- [PROBLEM DETAILS]
Count the lines in the rows that contain the string "brackets", matching uppercase and lowercase exactly, and reply with only that number.

- [DATA LISTING]

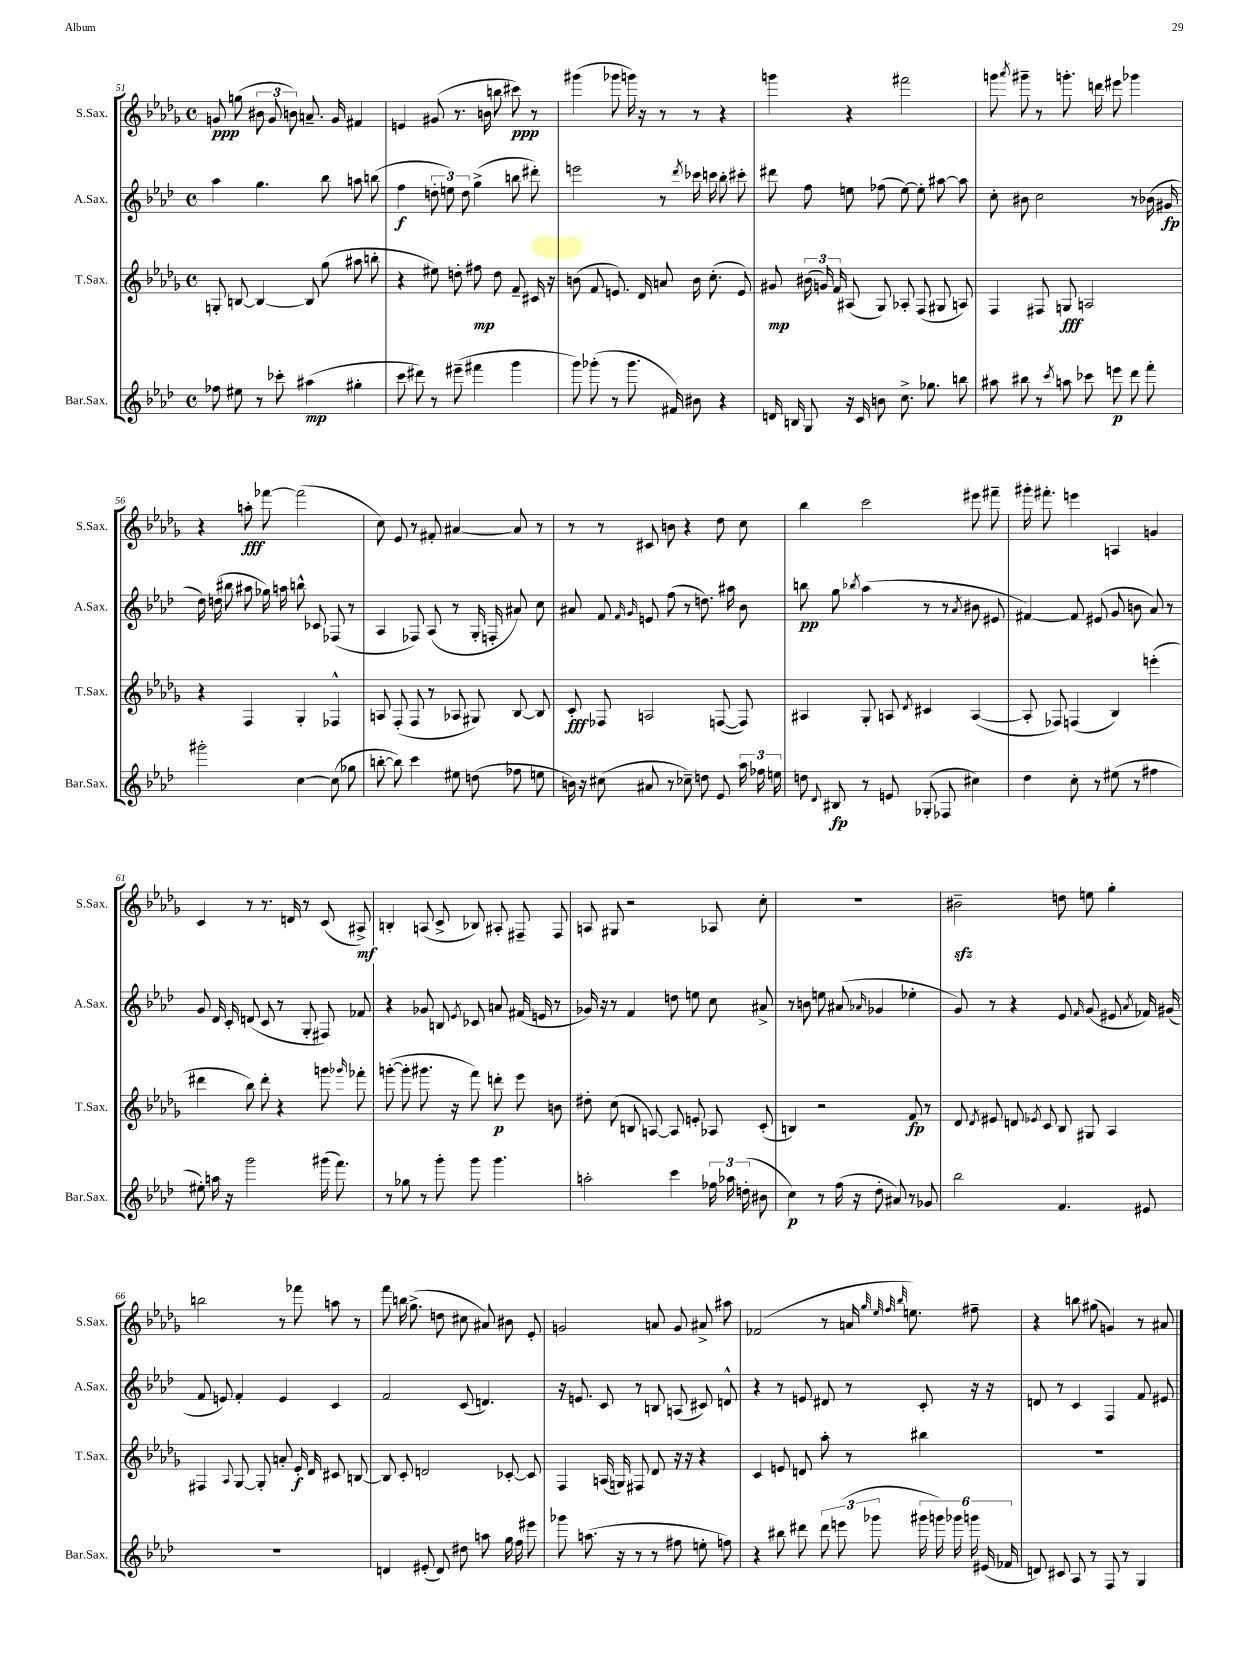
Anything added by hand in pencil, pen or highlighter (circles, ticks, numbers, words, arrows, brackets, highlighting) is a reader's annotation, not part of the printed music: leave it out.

**kern	**kern	**kern	**kern
*staff4	*staff3	*staff2	*staff1
*clefG2	*clefG2	*clefG2	*clefG2
*k[b-e-a-d-]	*k[b-e-a-d-g-]	*k[b-e-a-d-]	*k[b-e-a-d-g-]
*M4/4	*M4/4	*M4/4	*M4/4
*met(c)	*met(c)	*met(c)	*met(c)
8ff-	8G'	4aa-	8g
8ee#	[8B	.	(8gg
8r	4B_	4.gg	12b#
.	.	.	12g
8ccc-'	.	.	.
.	.	.	12b)
(4aa#	8B]	.	8.a~
.	(8gg-	8bb-	.
.	.	.	16g
4gg#'	8aa#	8aa	4f#
.	8bb'	(8bb	.
=	=	=	=
8ccc	4r	4ff	4e
8ddd#)	.	.	.
8r	8ee#)	12dd'	(8g#
.	.	12ee)	.
(8eee#~	8dd'	.	8.r
.	.	12dd	.
4fff#	8ff#	(4gg^	.
.	.	.	16b
.	8dd	.	8bb
4ggg	8f~	8bb	8ccc#)
.	16c#	8ddd#')	8r
.	16r	.	.
=	=	=	=
8ggg)	(8b	2eee	(4ggg#
(8ggg-'	8f	.	.
8r	8.e)	.	8ggg-
8.ggg-	.	.	16ggg)
.	16d-	.	16r
.	8a	8r	8r
16f#)	.	.	.
.	.	8qddd-	.
8b#	16b	16ccc-	8r
.	(8.cc'	16ccc	.
4r	.	8bb-'	4r
.	8e)	8ccc#'	.
=	=	=	=
16d	8g#	8ddd#	4ggg
16B	.	.	.
8G	(24b#	8ff	.
.	24g)	.	.
.	24f	.	.
16r	(8A#	8ee	4r
16c	.	.	.
8b	8G-)	(8ff-	.
8.cc^	8A-'	[8ee)	2fff#
.	(8F	8ee']	.
8.gg-	.	.	.
.	8G#	[8aa#	.
8bb	8A)	8aa#]	.
=	=	=	=
8aa#	4F	8cc'	8ggg
.	.	.	8qaaa-
8bb#	.	8b#	8ggg#~
8r	8F#	2cc	8r
8qccc	.	.	.
8aa	8G	.	8.ggg'
8ccc-	2A	.	.
.	.	.	16ddd
8eee	.	.	8eee#
8ddd-	.	8r	4ggg-
8fff'	.	(16b-	.
.	.	16g#	.
=	=	=	=
2ggg#'	4r	16dd-)	4r
.	.	(16dd	.
.	.	8bb#	.
.	4F	8aa#	8aa'
.	.	16gg-)	[8fff-
.	.	16aa	.
[4cc	4G-'	8bb^^	(2fff-]
.	.	8c-	.
(8cc]	4F-^^	(8F-	.
8gg-	.	8r	.
=	=	=	=
[8bb'	8A	4A-	8cc)
8bb])	(8F'	.	8e-
4ccc	8F	8F-)	8r
.	8r	(8A-	8f#'
8ee#	8A-	8r	[4a#
(8dd	8G#)	16G'	.
.	.	16F'	.
8ff-	[8B-	8a#)	8a#]
8ee	8B-]	8cc	8r
=	=	=	=
16b)	8c'	8a#	8r
16r	.	.	.
(8cc#	8F-	8f	8r
.	.	16qqf	.
.	.	16qqg	.
8a#	2A	8e	8c#
8r	.	(8ff	8b
8cc-~)	.	8r	4r
8dd	.	8.dd)	.
8e-	([8F	.	8dd-
.	.	16aa#	.
24aa-	8F])	8b-	8cc
24ff-	.	.	.
24ee	.	.	.
=	=	=	=
8dd	4A#	8bb	4bb-
8qqd-	.	.	.
8B#	.	8gg	.
.	.	8qbb-	.
8r	8G-'	(4aa-	2ccc
8e	8A	.	.
.	8qd-	.	.
(8G-'	4c#	8r	.
8F-	.	8r	.
.	.	8qa-	.
4cc#)	([4A	8b#	8eee#
.	.	8e#	8fff#~
=	=	=	=
4dd-	8A']	[4f#)	16ggg#'
.	.	.	8.fff#'
.	8F-)	.	.
8cc'	(4F	8f#]	4eee
8r	.	(8e#	.
(8ee#	4B-)	8g	4A
8r	.	8b	.
4ff#	(4eee'	8a-)	4g
.	.	8r	.
=	=	=	=
8ee#')	4ddd#	8g	4c
16aa	.	16d-	.
16r	.	16c'	.
2ggg	8bb-)	(8d	8r
.	8ddd#'	8c	8.r
.	4r	8r	.
.	.	.	16d
.	.	8G'	8r
(16ggg#	8ggg	8F#)	(8c
8.fff)	.	.	.
.	16qqggg-	.	.
.	8fff-'	8f-	8A#^)
=	=	=	=
8r	([8ggg'	4r	4B'
8gg-	8ggg']	.	.
8r	8.ggg#	8g-	(8A
8ggg'	.	8B	8c^
.	16r	.	.
.	.	8qe-	.
8ggg	8fff)	8c-	8B-)
4.ggg	8ddd'	8a	8A#'
.	8eee-	(16f#	8F#~
.	.	16e	.
.	8b	8r	8F#
=	=	=	=
2aa'	8dd#'	16g-)	8A
.	.	16r	.
.	(8cc	8r	8G#
.	8B	4f	2r
.	[8A)	.	.
4ccc	8A]	8dd	.
.	8e'	8ee	.
24ff-	8A-	8cc	8A-
24aa-	.	.	.
(24dd'	.	.	.
8b#	(8c'	8a#^	8cc'
=	=	=	=
4cc)	4B)	8r	1r
.	.	8b	.
8r	2r	8ee	.
(16ff	.	(8a#	.
16r	.	.	.
.	.	16qqa-	.
8dd-'	.	4g-	.
8a#)	.	.	.
8r	8f	4ee-'	.
8g-	8r	.	.
=	=	=	=
2bb-	8d-	8g)	2b#~
.	8qd-	.	.
.	8e#	8r	.
.	8d	4r	.
.	8qe-	.	.
.	8c	.	.
4.f	8B-	8e-	8dd
.	.	16qqf	.
.	8G#	(8g	8ee
.	4A-	8e#	4gg-'
.	.	8qa-	.
8e#	.	16f-)	.
.	.	(16g#	.
=	=	=	=
1r	4F#	8f	2bb
.	.	8e)	.
.	8qqA-	.	.
.	[8G-	4f'	.
.	8G-']	.	.
.	8a'	4e	8r
.	16e-'	.	8fff-
.	16d-	.	.
.	8c#	4c	8aa
.	[8B	.	8r
=	=	=	=
4d	8B]	2f	8fff
.	8c'	.	16bb
.	.	.	(8.gg-^
(8e#'	2d	.	.
8d)	.	.	8dd
8dd#	.	(8c	8cc#
8aa	.	4.d)	8a#)
16gg	[8c-'	.	8b#
16ff	.	.	.
8eee#	8c-]	.	8e-'
=	=	=	=
8ggg-	4F	16r	2g
.	.	8.e	.
(8.aa	.	.	.
.	(16A	8c	.
16r	16G)	.	.
8r	8F#	8r	.
8r	8d-	8B	8a
8ff#	16r	(8A	8g
.	16r	.	.
8ee'	4r	8c#)	8a#^
8ff)	.	8d^^	8aa#
=	=	=	=
4r	4c	4r	(2f-
8bb#	8e	8r	.
8ddd#	8d	8e	.
12ddd#	8aa-'	8d#	8r
(12eee	.	.	.
.	8r	8r	16a
12ggg-	.	.	.
.	.	.	32qqgg-
.	.	.	32qqee-
.	.	.	32qqff
.	.	.	32qqbb-
.	.	.	8.ee)
24ggg#	4bb#	8c'	.
24ggg)	.	.	.
24ggg-	.	.	.
24ggg	.	16r	8ff#~
(24e#	.	.	.
.	.	16r	.
24f-	.	.	.
=	=	=	=
8d)	1r	8d	4r
8c#	.	8r	.
8A-	.	4c	8bb
8r	.	.	(8gg#
8F	.	4F	4g)
8r	.	.	.
4G	.	8f	8r
.	.	8e#	8a#
==	==	==	==
*-	*-	*-	*-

- [TASK ANSWER]
1